## [What is being asked]
When you give the entries again, keep every word as it stands and drop the pictures.

## [Information given]
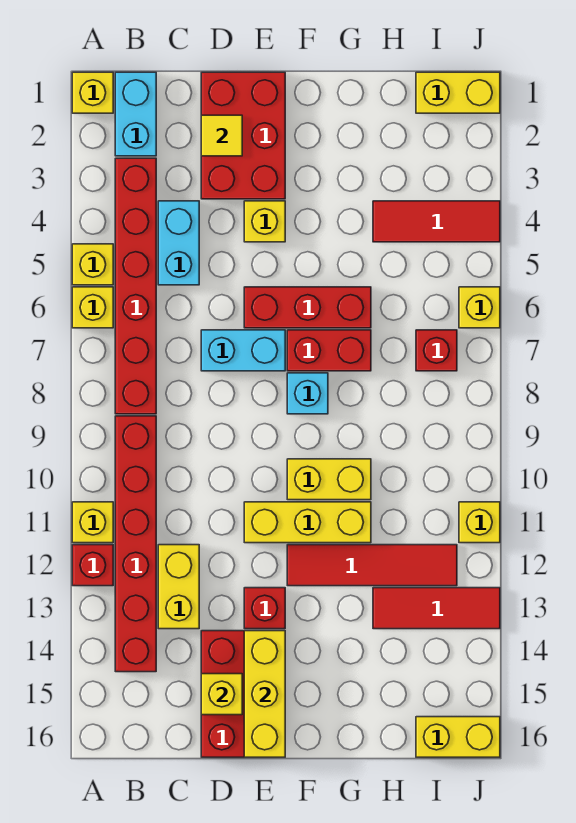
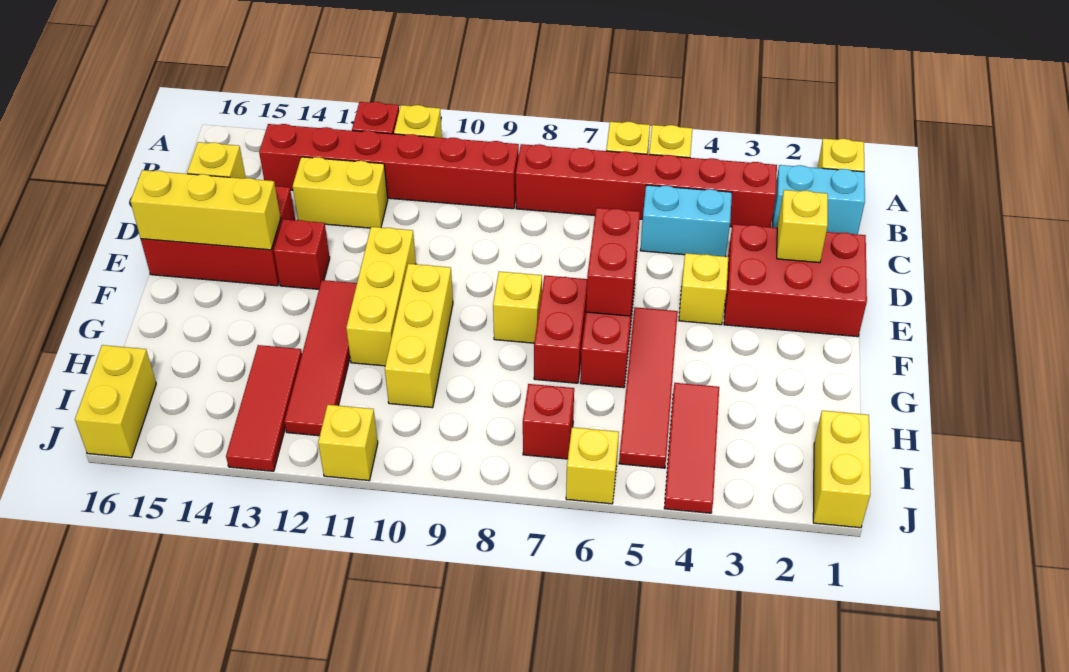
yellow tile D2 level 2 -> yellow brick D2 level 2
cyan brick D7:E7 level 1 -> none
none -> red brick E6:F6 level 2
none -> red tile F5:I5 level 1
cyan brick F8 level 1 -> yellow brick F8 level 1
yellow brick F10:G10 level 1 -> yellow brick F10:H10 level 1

## [Result]
yellow tile D2 level 2 -> yellow brick D2 level 2
cyan brick D7:E7 level 1 -> none
none -> red brick E6:F6 level 2
none -> red tile F5:I5 level 1
cyan brick F8 level 1 -> yellow brick F8 level 1
yellow brick F10:G10 level 1 -> yellow brick F10:H10 level 1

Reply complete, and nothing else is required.